## PROBLEM DETAILS
In full and without deviation, reproduce the records that follow.
DATA UNDER STUDY: Begin
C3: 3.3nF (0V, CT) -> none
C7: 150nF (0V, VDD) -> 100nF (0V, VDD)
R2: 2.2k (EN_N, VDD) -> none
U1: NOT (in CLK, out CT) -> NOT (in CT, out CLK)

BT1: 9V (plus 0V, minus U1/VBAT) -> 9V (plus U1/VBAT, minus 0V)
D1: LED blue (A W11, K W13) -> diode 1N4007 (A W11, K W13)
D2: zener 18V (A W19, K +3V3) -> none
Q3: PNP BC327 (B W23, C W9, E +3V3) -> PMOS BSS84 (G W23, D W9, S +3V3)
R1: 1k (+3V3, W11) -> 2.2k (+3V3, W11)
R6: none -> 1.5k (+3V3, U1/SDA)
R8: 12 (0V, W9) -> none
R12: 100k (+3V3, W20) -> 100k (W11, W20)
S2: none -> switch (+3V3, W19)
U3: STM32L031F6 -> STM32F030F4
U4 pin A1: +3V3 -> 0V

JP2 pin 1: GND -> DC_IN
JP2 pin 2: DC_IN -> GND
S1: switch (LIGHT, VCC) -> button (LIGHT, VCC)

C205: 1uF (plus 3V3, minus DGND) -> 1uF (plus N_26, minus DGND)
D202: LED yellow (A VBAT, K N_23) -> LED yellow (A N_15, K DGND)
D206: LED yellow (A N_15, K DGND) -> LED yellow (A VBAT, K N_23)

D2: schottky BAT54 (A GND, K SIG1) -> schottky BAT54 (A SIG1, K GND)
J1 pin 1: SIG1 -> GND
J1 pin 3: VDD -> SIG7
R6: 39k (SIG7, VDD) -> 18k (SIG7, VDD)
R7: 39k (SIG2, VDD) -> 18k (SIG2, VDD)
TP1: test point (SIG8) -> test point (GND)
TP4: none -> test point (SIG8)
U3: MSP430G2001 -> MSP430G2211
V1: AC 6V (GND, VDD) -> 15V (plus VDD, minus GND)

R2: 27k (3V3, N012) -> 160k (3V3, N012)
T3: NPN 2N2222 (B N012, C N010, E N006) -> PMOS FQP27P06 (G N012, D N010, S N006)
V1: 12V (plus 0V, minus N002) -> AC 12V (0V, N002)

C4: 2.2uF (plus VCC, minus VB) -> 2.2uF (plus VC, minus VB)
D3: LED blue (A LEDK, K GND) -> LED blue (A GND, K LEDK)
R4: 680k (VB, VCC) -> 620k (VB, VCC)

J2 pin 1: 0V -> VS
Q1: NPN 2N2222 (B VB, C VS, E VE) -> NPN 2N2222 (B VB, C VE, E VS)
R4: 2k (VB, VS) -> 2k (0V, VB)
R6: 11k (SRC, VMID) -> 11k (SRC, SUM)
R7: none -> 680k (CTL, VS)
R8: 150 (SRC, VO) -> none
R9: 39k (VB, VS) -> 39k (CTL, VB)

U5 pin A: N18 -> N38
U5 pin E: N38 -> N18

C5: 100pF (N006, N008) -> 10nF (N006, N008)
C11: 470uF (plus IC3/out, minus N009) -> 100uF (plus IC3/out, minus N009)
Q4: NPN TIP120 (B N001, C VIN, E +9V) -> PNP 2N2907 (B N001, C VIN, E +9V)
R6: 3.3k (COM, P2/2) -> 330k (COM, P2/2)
DATA UNDER STUDY: End
## RESULT OF THE TASK
C3: 3.3nF (0V, CT) -> none
C7: 150nF (0V, VDD) -> 100nF (0V, VDD)
R2: 2.2k (EN_N, VDD) -> none
U1: NOT (in CLK, out CT) -> NOT (in CT, out CLK)

BT1: 9V (plus 0V, minus U1/VBAT) -> 9V (plus U1/VBAT, minus 0V)
D1: LED blue (A W11, K W13) -> diode 1N4007 (A W11, K W13)
D2: zener 18V (A W19, K +3V3) -> none
Q3: PNP BC327 (B W23, C W9, E +3V3) -> PMOS BSS84 (G W23, D W9, S +3V3)
R1: 1k (+3V3, W11) -> 2.2k (+3V3, W11)
R6: none -> 1.5k (+3V3, U1/SDA)
R8: 12 (0V, W9) -> none
R12: 100k (+3V3, W20) -> 100k (W11, W20)
S2: none -> switch (+3V3, W19)
U3: STM32L031F6 -> STM32F030F4
U4 pin A1: +3V3 -> 0V

JP2 pin 1: GND -> DC_IN
JP2 pin 2: DC_IN -> GND
S1: switch (LIGHT, VCC) -> button (LIGHT, VCC)

C205: 1uF (plus 3V3, minus DGND) -> 1uF (plus N_26, minus DGND)
D202: LED yellow (A VBAT, K N_23) -> LED yellow (A N_15, K DGND)
D206: LED yellow (A N_15, K DGND) -> LED yellow (A VBAT, K N_23)

D2: schottky BAT54 (A GND, K SIG1) -> schottky BAT54 (A SIG1, K GND)
J1 pin 1: SIG1 -> GND
J1 pin 3: VDD -> SIG7
R6: 39k (SIG7, VDD) -> 18k (SIG7, VDD)
R7: 39k (SIG2, VDD) -> 18k (SIG2, VDD)
TP1: test point (SIG8) -> test point (GND)
TP4: none -> test point (SIG8)
U3: MSP430G2001 -> MSP430G2211
V1: AC 6V (GND, VDD) -> 15V (plus VDD, minus GND)

R2: 27k (3V3, N012) -> 160k (3V3, N012)
T3: NPN 2N2222 (B N012, C N010, E N006) -> PMOS FQP27P06 (G N012, D N010, S N006)
V1: 12V (plus 0V, minus N002) -> AC 12V (0V, N002)

C4: 2.2uF (plus VCC, minus VB) -> 2.2uF (plus VC, minus VB)
D3: LED blue (A LEDK, K GND) -> LED blue (A GND, K LEDK)
R4: 680k (VB, VCC) -> 620k (VB, VCC)

J2 pin 1: 0V -> VS
Q1: NPN 2N2222 (B VB, C VS, E VE) -> NPN 2N2222 (B VB, C VE, E VS)
R4: 2k (VB, VS) -> 2k (0V, VB)
R6: 11k (SRC, VMID) -> 11k (SRC, SUM)
R7: none -> 680k (CTL, VS)
R8: 150 (SRC, VO) -> none
R9: 39k (VB, VS) -> 39k (CTL, VB)

U5 pin A: N18 -> N38
U5 pin E: N38 -> N18

C5: 100pF (N006, N008) -> 10nF (N006, N008)
C11: 470uF (plus IC3/out, minus N009) -> 100uF (plus IC3/out, minus N009)
Q4: NPN TIP120 (B N001, C VIN, E +9V) -> PNP 2N2907 (B N001, C VIN, E +9V)
R6: 3.3k (COM, P2/2) -> 330k (COM, P2/2)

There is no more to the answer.